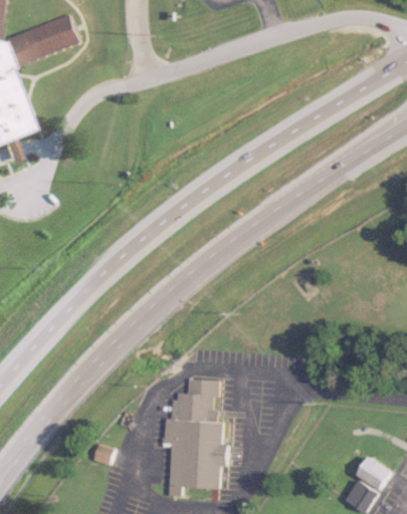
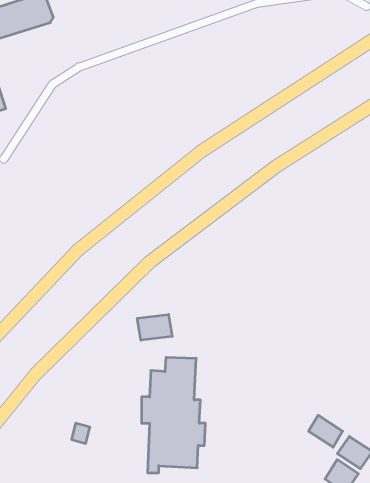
building: none -> [137,314,172,340]
building: none -> [309,415,343,447]

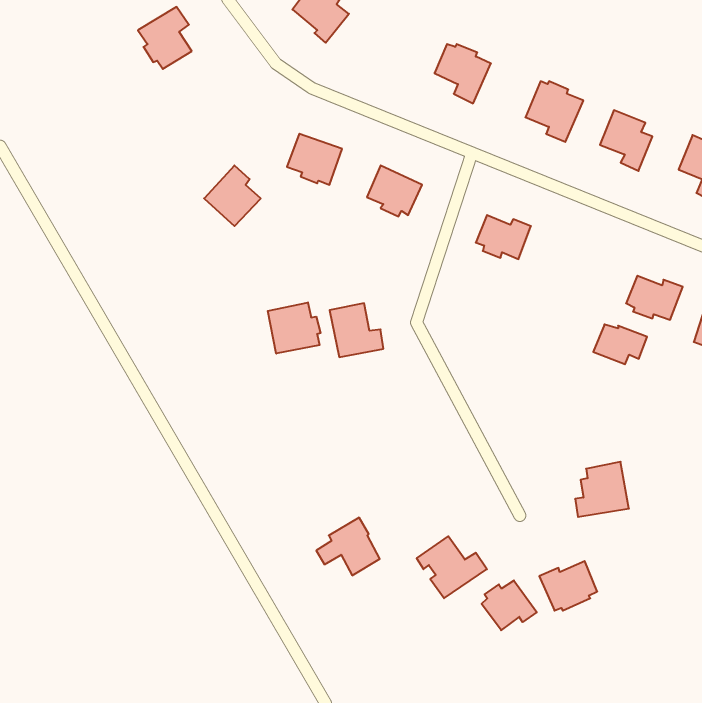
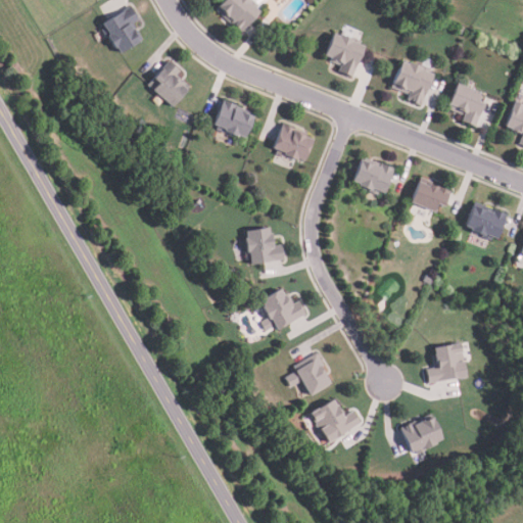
building: [204,165,261,226] -> [149,60,191,105]
building: [268,302,321,354] -> none
building: [593,324,647,364] -> [412,181,451,210]
building: none -> [260,286,308,330]
building: [316,518,380,575] -> [286,352,333,395]
building: [482,580,537,630] -> none

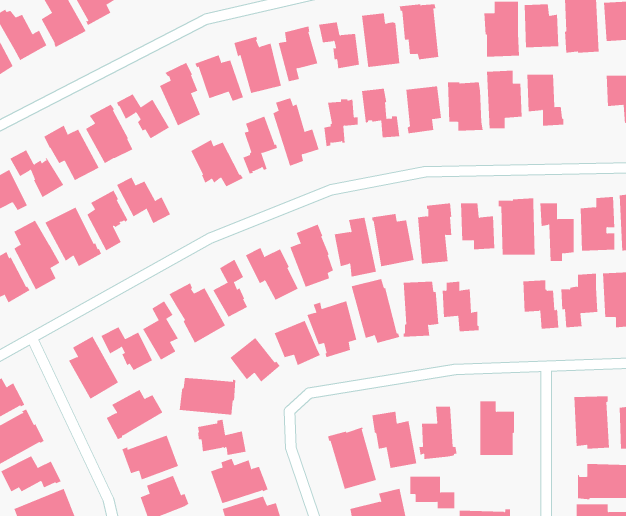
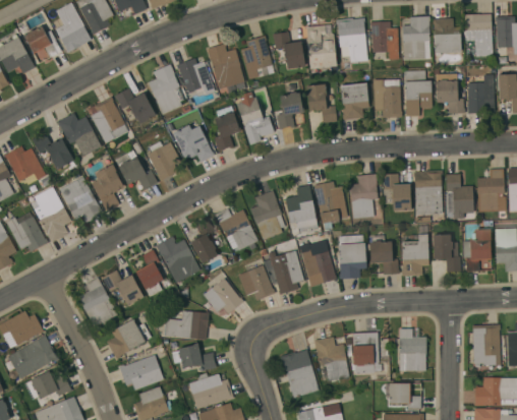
building: none -> [369,21,399,59]
building: none -> [467,75,495,114]
building: none -> [148,141,181,181]
building: none -> [402,234,428,276]
building: [409,476,455,509] -> [386,383,421,409]

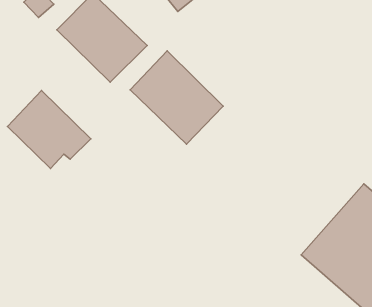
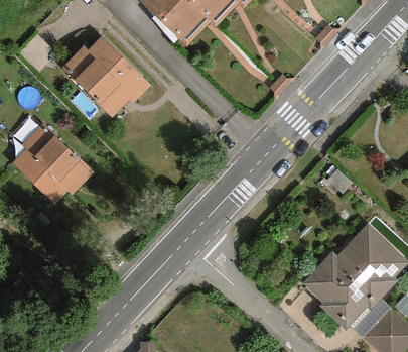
building: [130,51,223,144] -> none

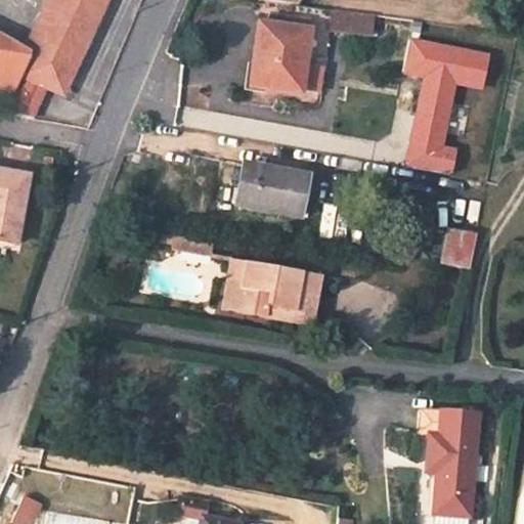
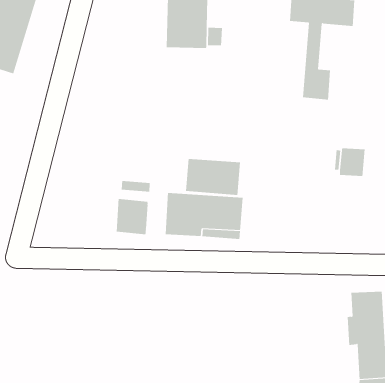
building: [236,163,308,215] -> [185,158,241,195]
building: none -> [116,198,148,235]

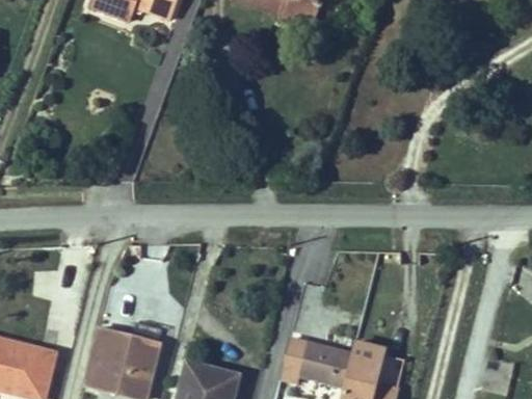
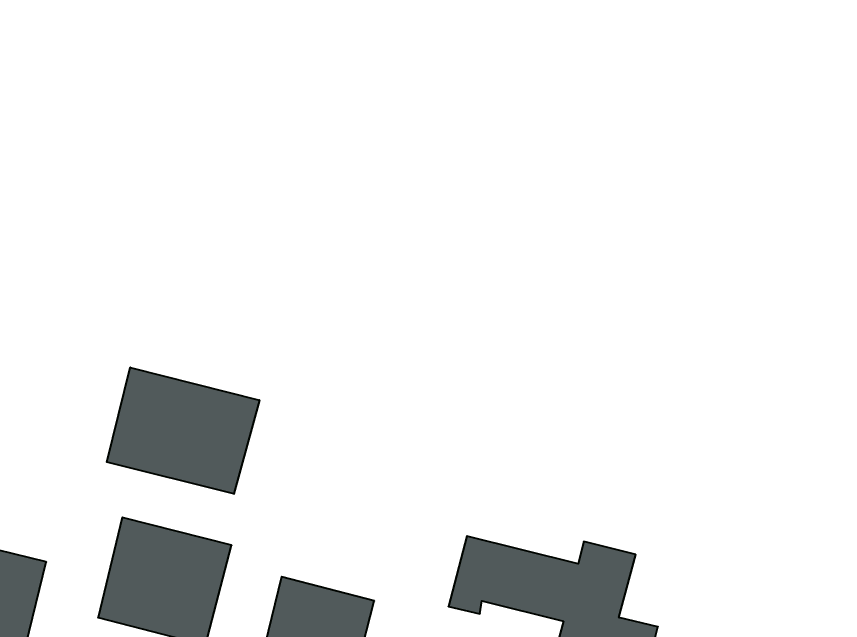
building: none -> [107,367,259,494]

■ ■ ■

Nothing but the lines from the beginning of the material above through the line containing "building: none -> [148,141,181,181]" should appear in the answer, copied exactly and free of pictures.

building: none -> [137,314,172,340]
building: none -> [309,415,343,447]

building: [204,165,261,226] -> [149,60,191,105]
building: [268,302,321,354] -> none
building: [593,324,647,364] -> [412,181,451,210]
building: none -> [260,286,308,330]
building: [316,518,380,575] -> [286,352,333,395]
building: [482,580,537,630] -> none

building: none -> [369,21,399,59]
building: none -> [467,75,495,114]
building: none -> [148,141,181,181]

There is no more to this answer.